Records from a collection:
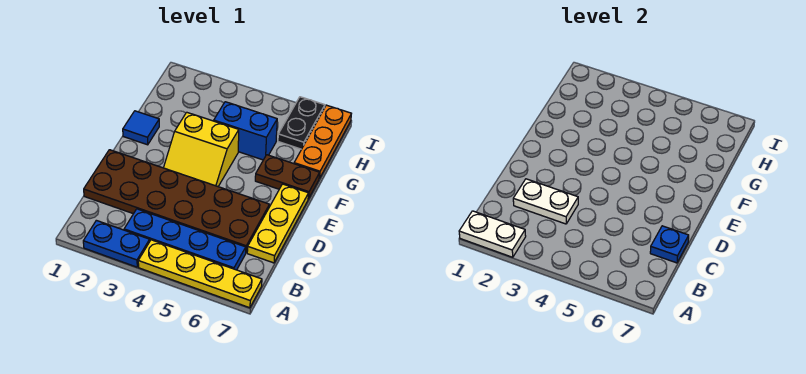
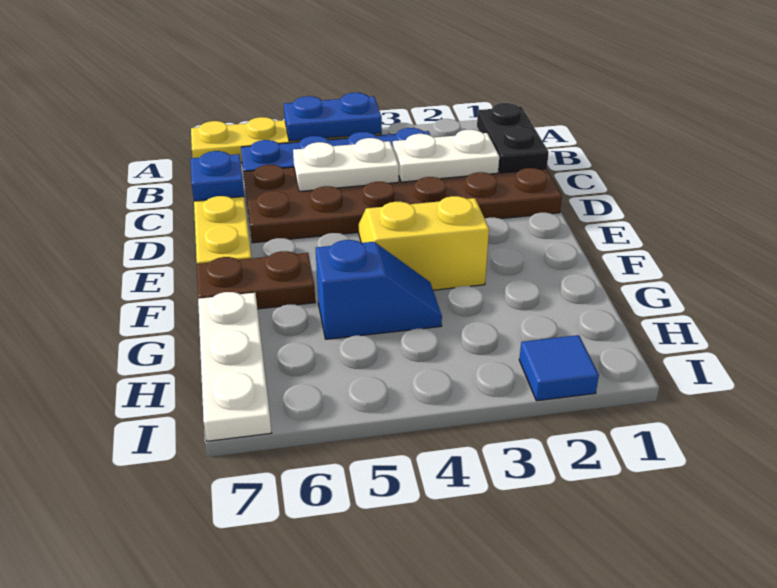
white plate A1:A2 level 2 -> white plate C4:C5 level 2
blue plate A2:A3 level 1 -> blue plate A4:A5 level 2
blue tile F1 level 1 -> blue tile I2 level 1
blue brick G4:G5 level 1 -> blue slope G4:G5 level 1 top 5
orange plate G7:I7 level 1 -> white plate G7:I7 level 1
black plate H6:I6 level 1 -> black plate B1:C1 level 2

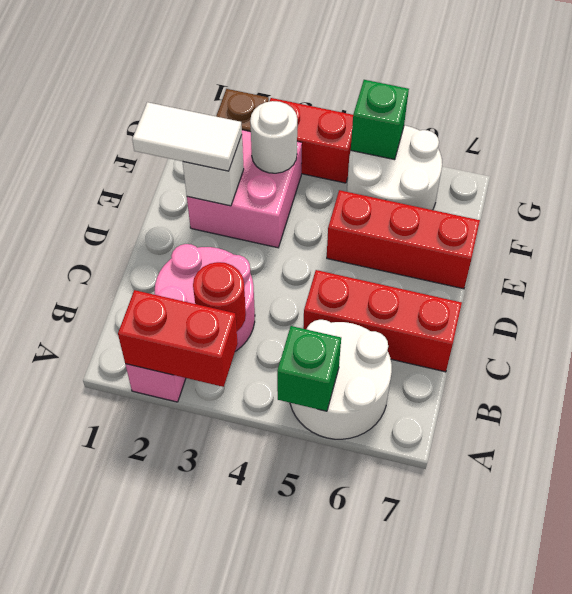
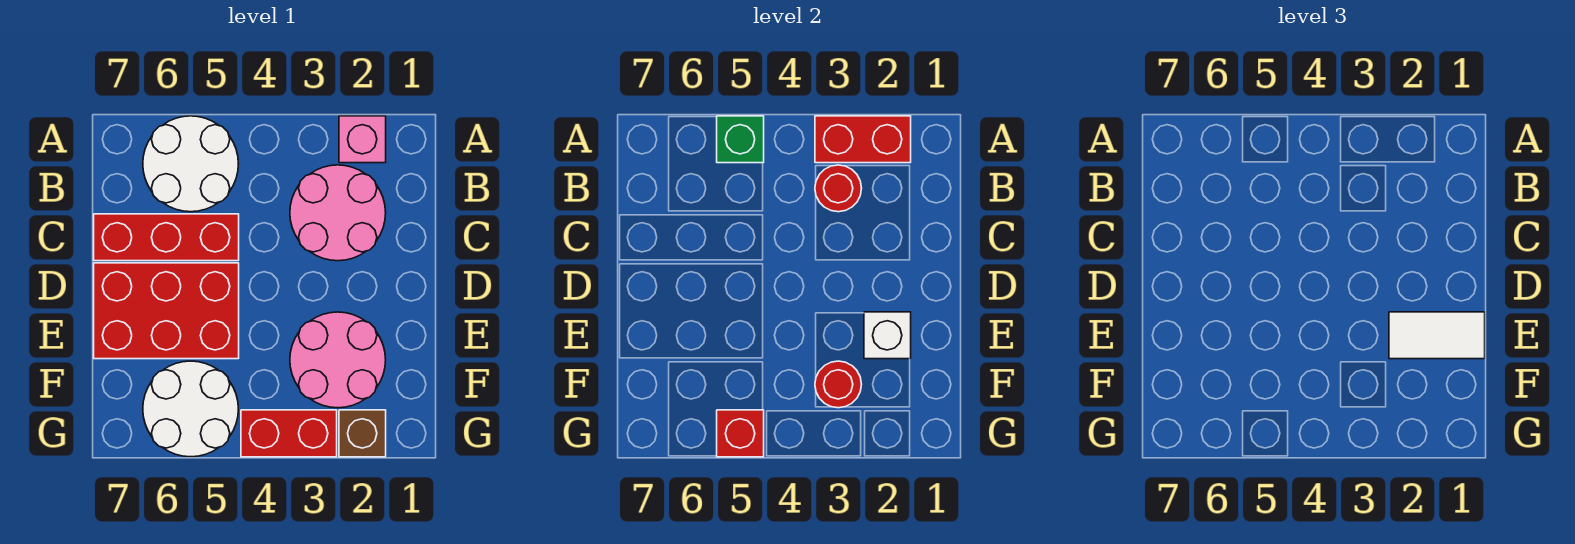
pink brick E2:F3 level 1 -> pink round brick E2:F3 level 1
red brick E5:E7 level 1 -> red brick D5:E7 level 1
white round brick F3 level 2 -> red round brick F3 level 2
green brick G5 level 2 -> red brick G5 level 2

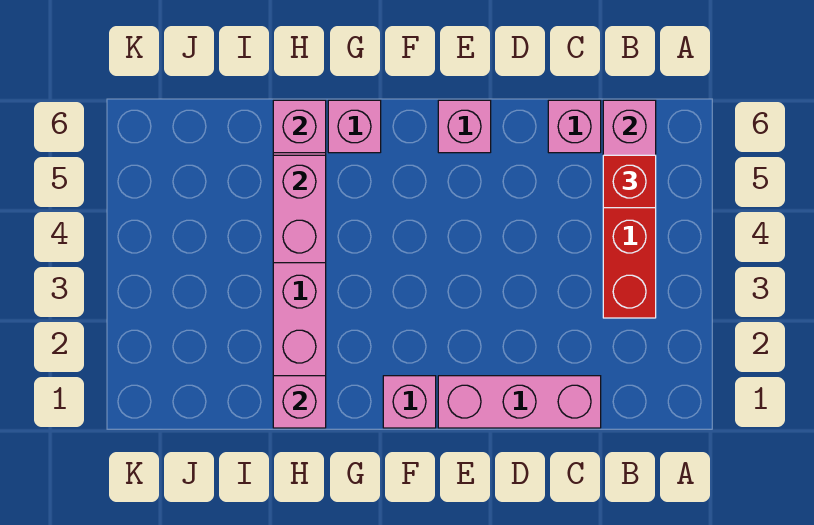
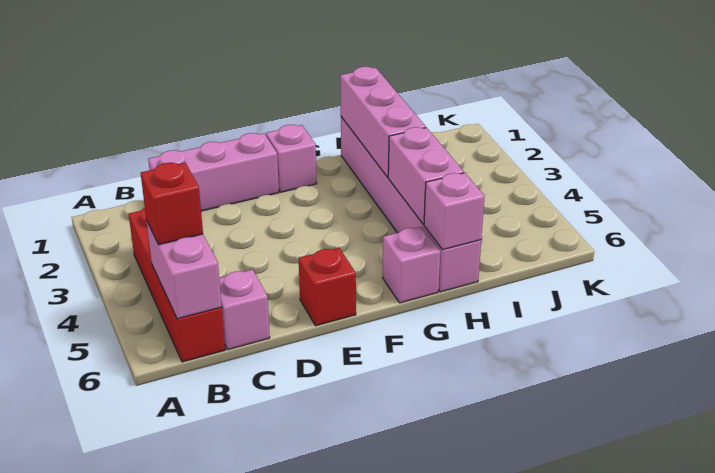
pink brick E6 level 1 -> red brick E6 level 1
pink brick H1 level 2 -> pink brick H1:H3 level 2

Problem details:
Please reproduce each entry above word for word and keep the pictures out of the copy.

Solution to this exercise:
white plate A1:A2 level 2 -> white plate C4:C5 level 2
blue plate A2:A3 level 1 -> blue plate A4:A5 level 2
blue tile F1 level 1 -> blue tile I2 level 1
blue brick G4:G5 level 1 -> blue slope G4:G5 level 1 top 5
orange plate G7:I7 level 1 -> white plate G7:I7 level 1
black plate H6:I6 level 1 -> black plate B1:C1 level 2

pink brick E2:F3 level 1 -> pink round brick E2:F3 level 1
red brick E5:E7 level 1 -> red brick D5:E7 level 1
white round brick F3 level 2 -> red round brick F3 level 2
green brick G5 level 2 -> red brick G5 level 2

pink brick E6 level 1 -> red brick E6 level 1
pink brick H1 level 2 -> pink brick H1:H3 level 2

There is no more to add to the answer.